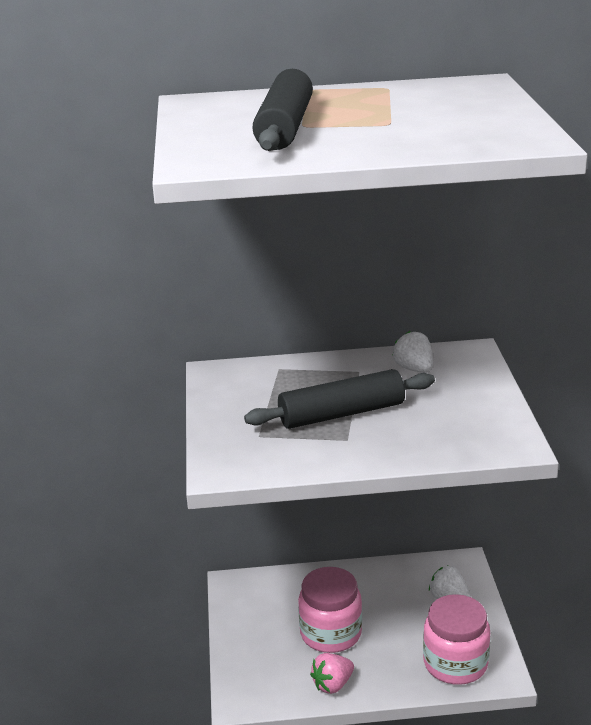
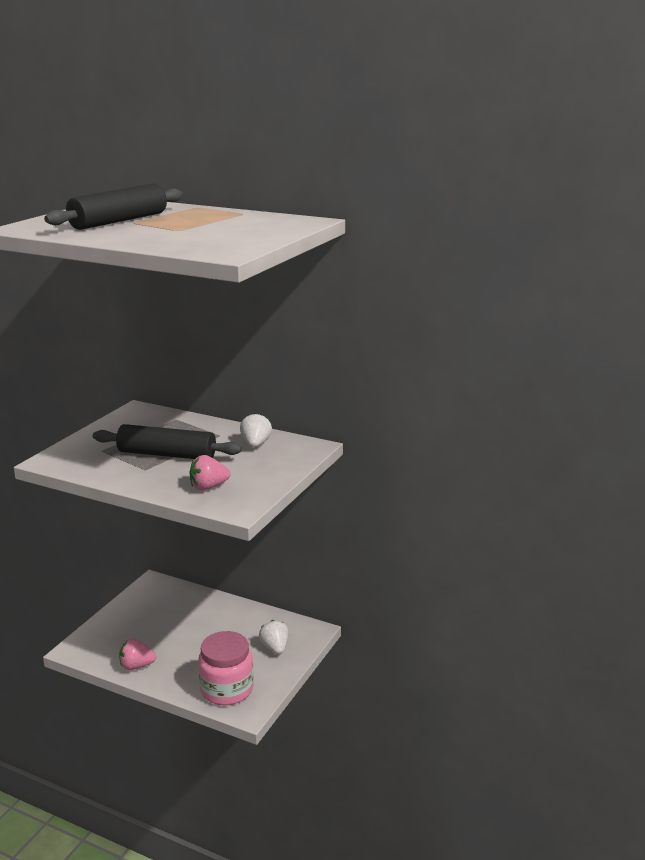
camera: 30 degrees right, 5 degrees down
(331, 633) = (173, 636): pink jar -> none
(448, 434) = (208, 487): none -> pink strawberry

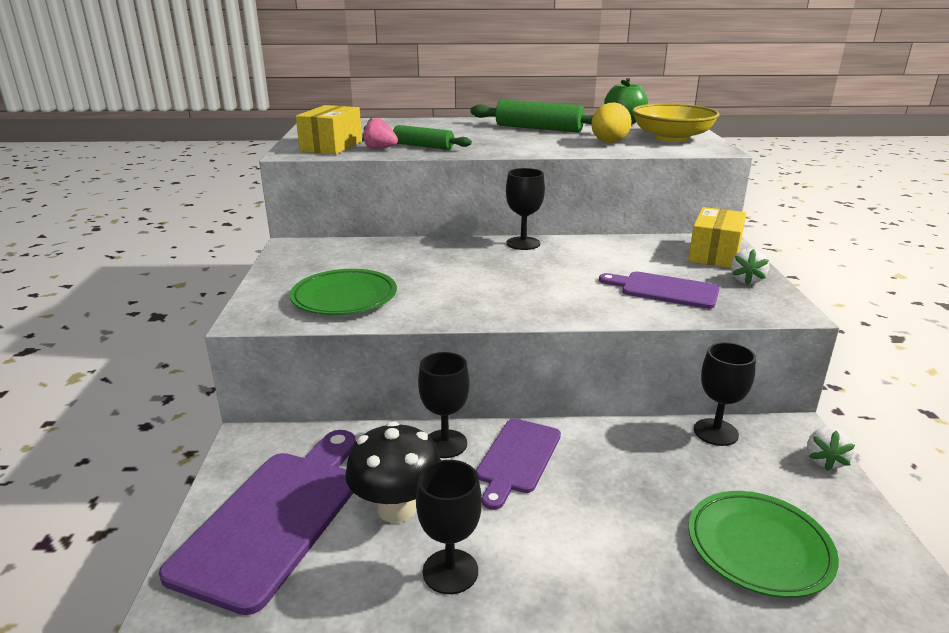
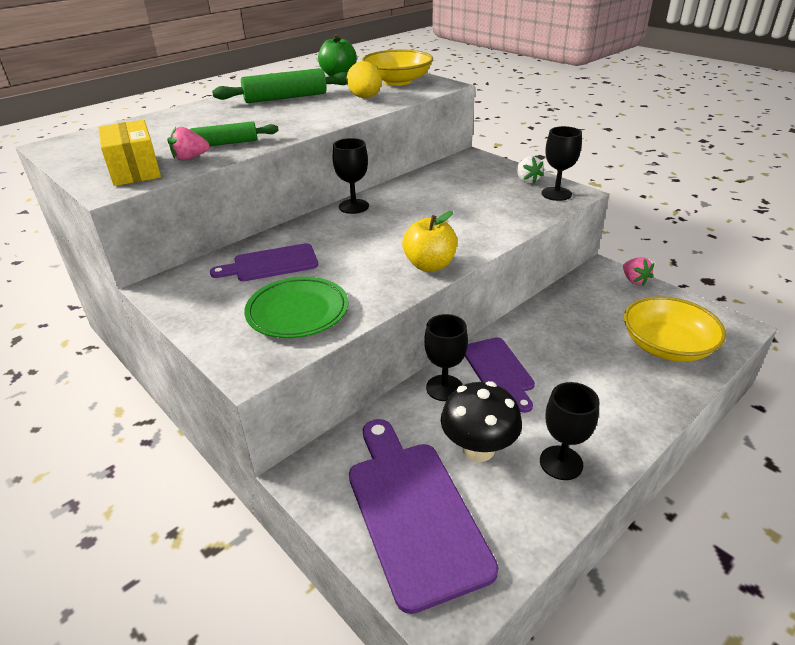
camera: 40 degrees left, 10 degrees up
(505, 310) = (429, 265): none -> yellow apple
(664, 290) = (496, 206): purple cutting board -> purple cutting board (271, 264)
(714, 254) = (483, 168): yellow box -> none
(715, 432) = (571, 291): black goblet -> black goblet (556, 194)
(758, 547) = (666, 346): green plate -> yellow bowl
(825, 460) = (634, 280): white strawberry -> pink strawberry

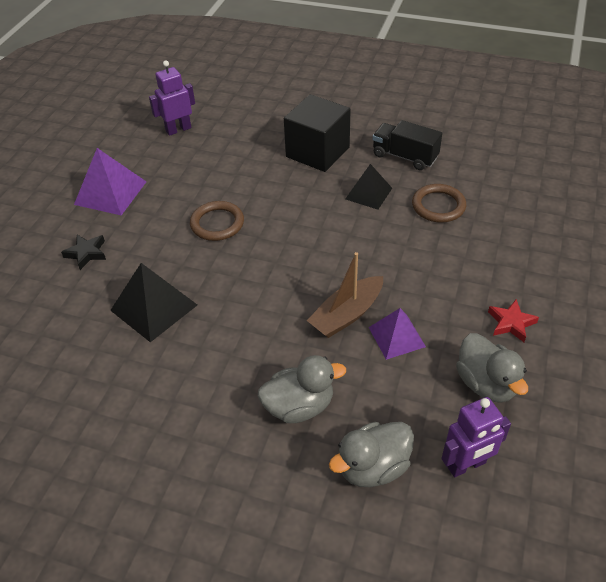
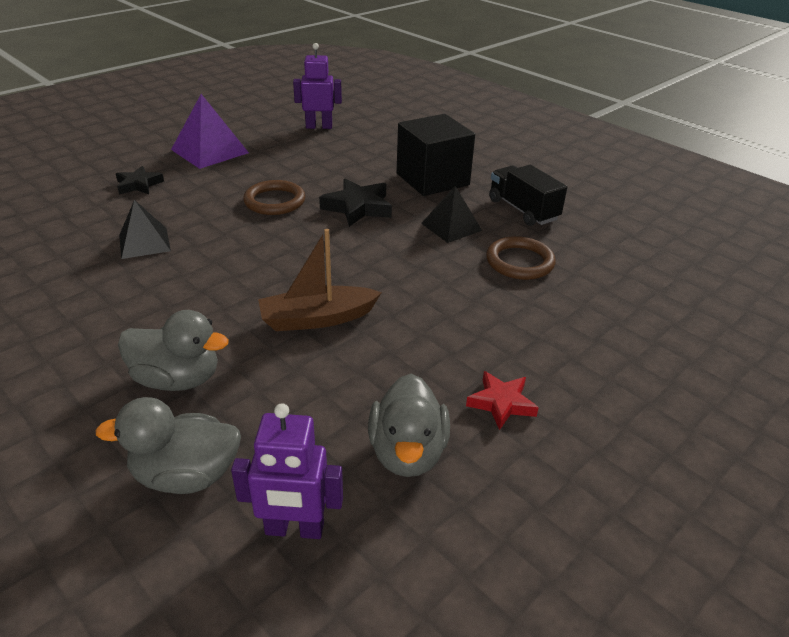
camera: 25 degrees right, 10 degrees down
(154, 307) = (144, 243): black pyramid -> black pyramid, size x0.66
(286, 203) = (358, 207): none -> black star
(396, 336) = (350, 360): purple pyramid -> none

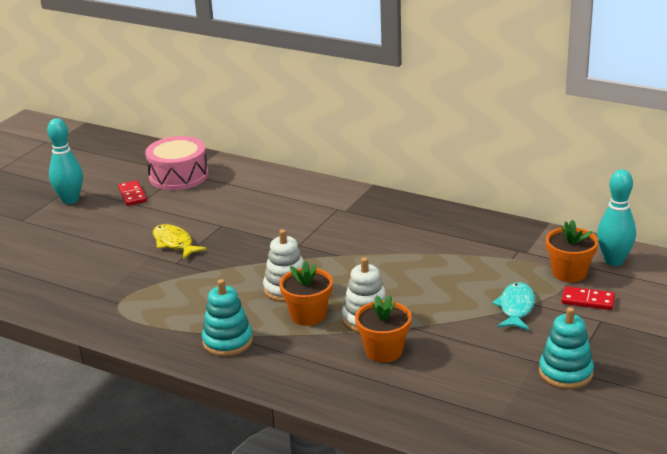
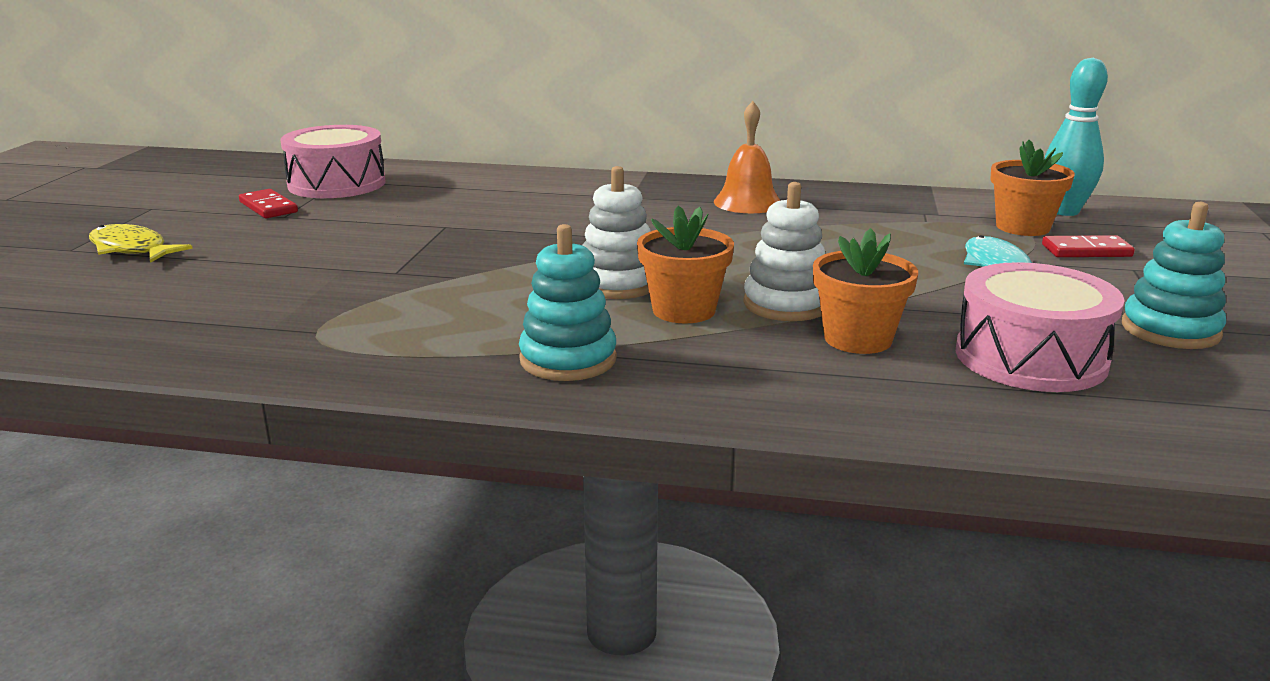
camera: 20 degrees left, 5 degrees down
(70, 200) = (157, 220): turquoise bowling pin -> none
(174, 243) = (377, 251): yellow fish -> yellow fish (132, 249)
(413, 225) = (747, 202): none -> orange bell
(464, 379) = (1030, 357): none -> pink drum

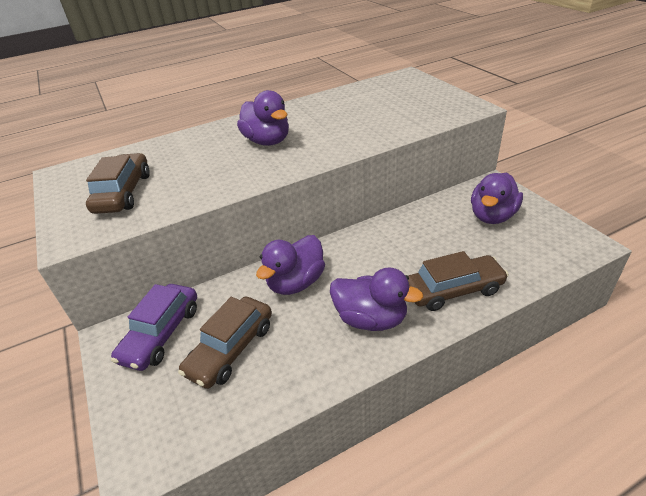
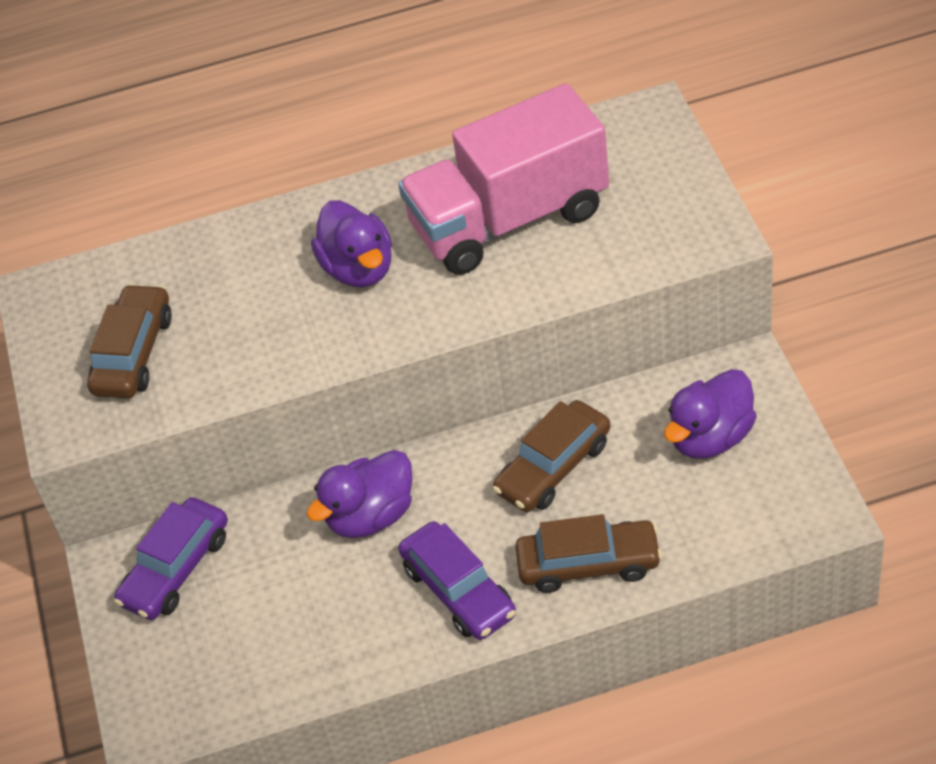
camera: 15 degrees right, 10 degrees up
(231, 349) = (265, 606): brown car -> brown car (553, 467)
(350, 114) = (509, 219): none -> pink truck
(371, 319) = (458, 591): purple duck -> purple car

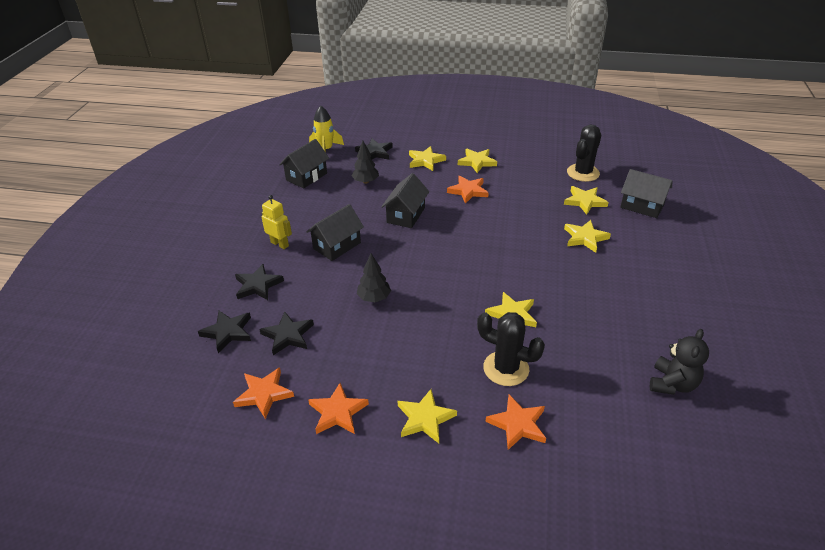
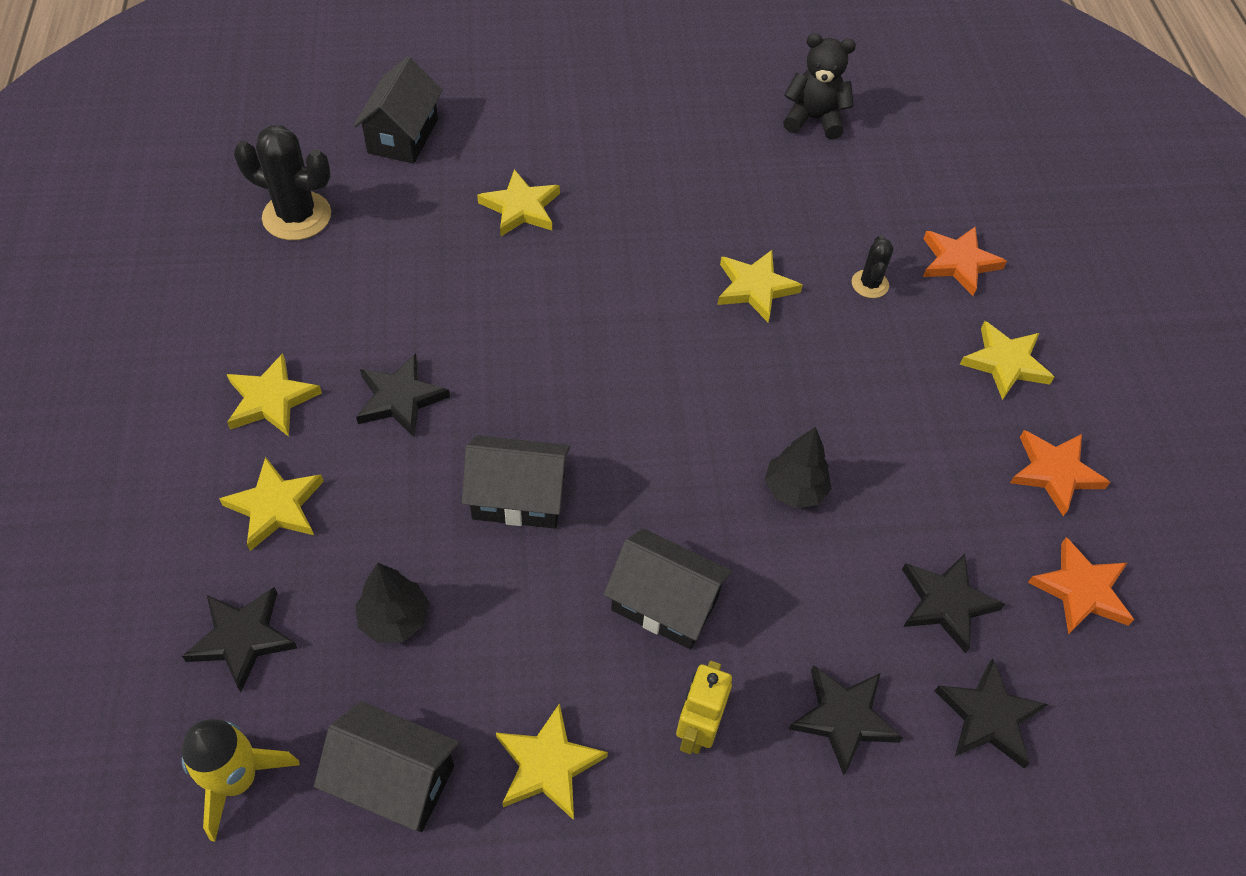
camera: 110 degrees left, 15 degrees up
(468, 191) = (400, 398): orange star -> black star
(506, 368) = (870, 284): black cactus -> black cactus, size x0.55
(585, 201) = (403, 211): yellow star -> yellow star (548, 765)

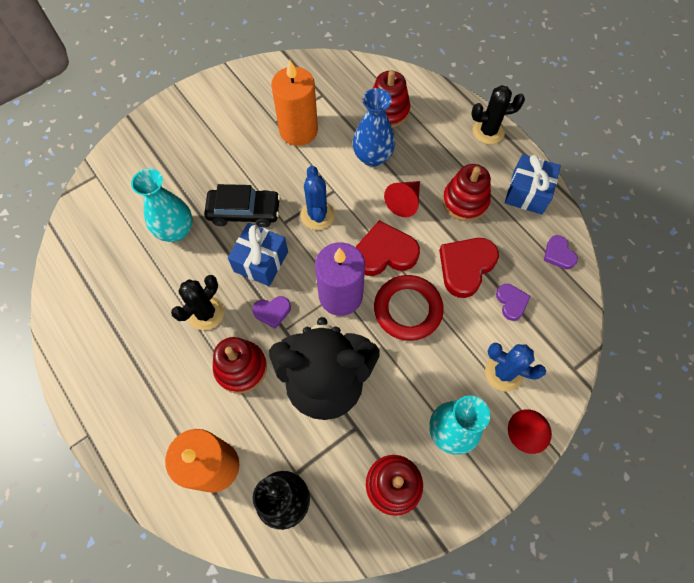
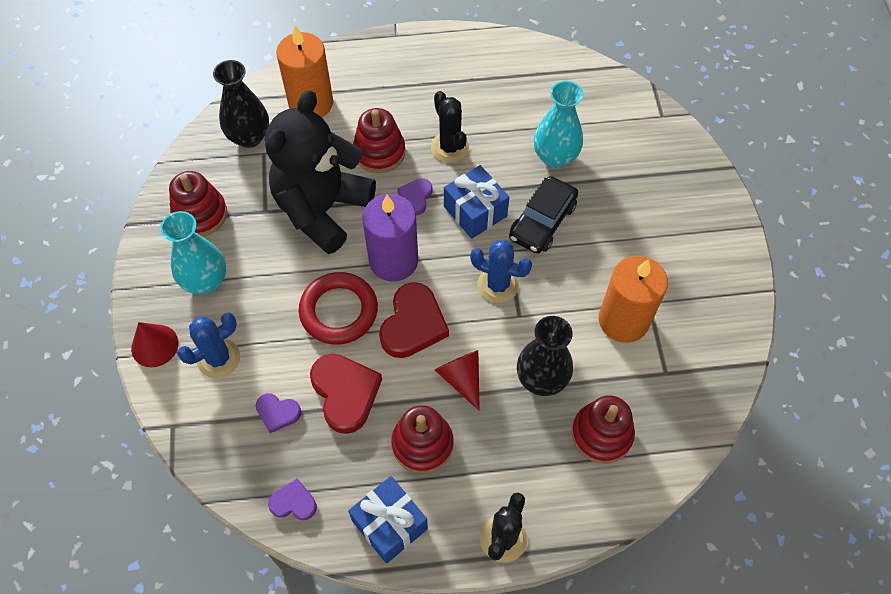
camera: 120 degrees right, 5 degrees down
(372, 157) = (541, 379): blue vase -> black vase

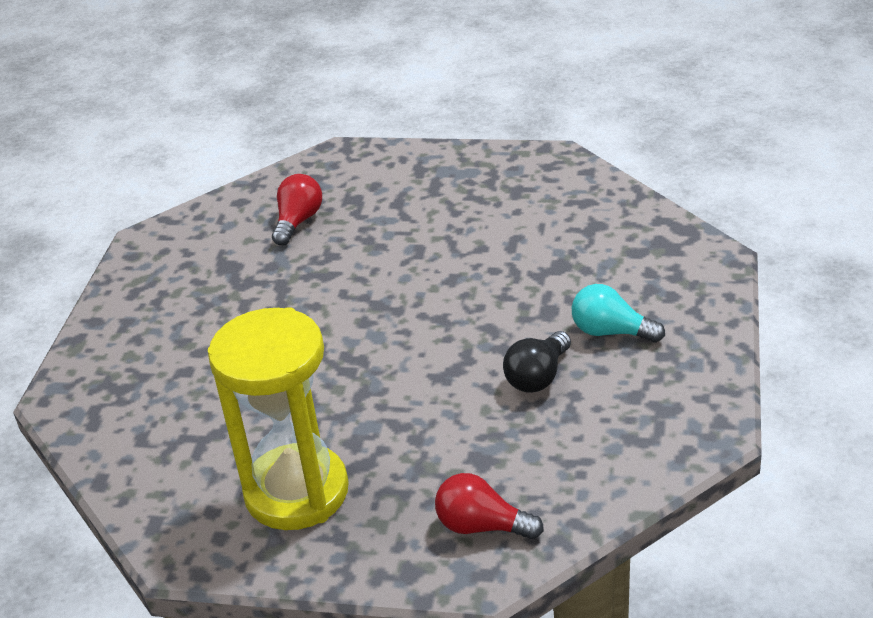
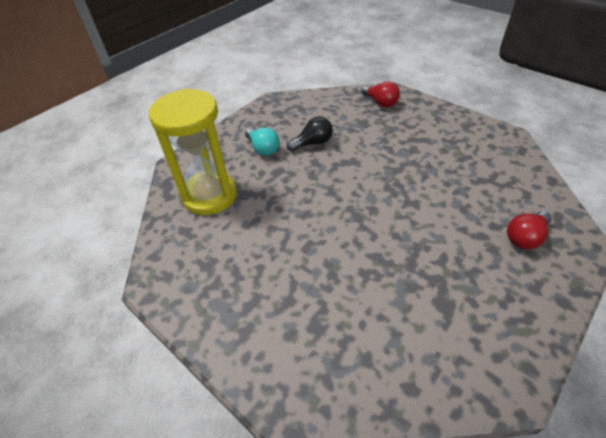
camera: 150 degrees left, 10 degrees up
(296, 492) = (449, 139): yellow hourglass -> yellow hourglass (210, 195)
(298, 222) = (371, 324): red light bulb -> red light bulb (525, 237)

_ _ _ _

What to produce: Transcribe the listing above exactly, but only from the line with "camera: 25 degrees right, 10 degrees down" through the line with "camera: 15 degrees right, 10 degrees up". Include both of those lines and omit the pictures.

Answer area:
camera: 25 degrees right, 10 degrees down
(154, 307) = (144, 243): black pyramid -> black pyramid, size x0.66
(286, 203) = (358, 207): none -> black star
(396, 336) = (350, 360): purple pyramid -> none

camera: 20 degrees left, 5 degrees down
(70, 200) = (157, 220): turquoise bowling pin -> none
(174, 243) = (377, 251): yellow fish -> yellow fish (132, 249)
(413, 225) = (747, 202): none -> orange bell
(464, 379) = (1030, 357): none -> pink drum

camera: 15 degrees right, 10 degrees up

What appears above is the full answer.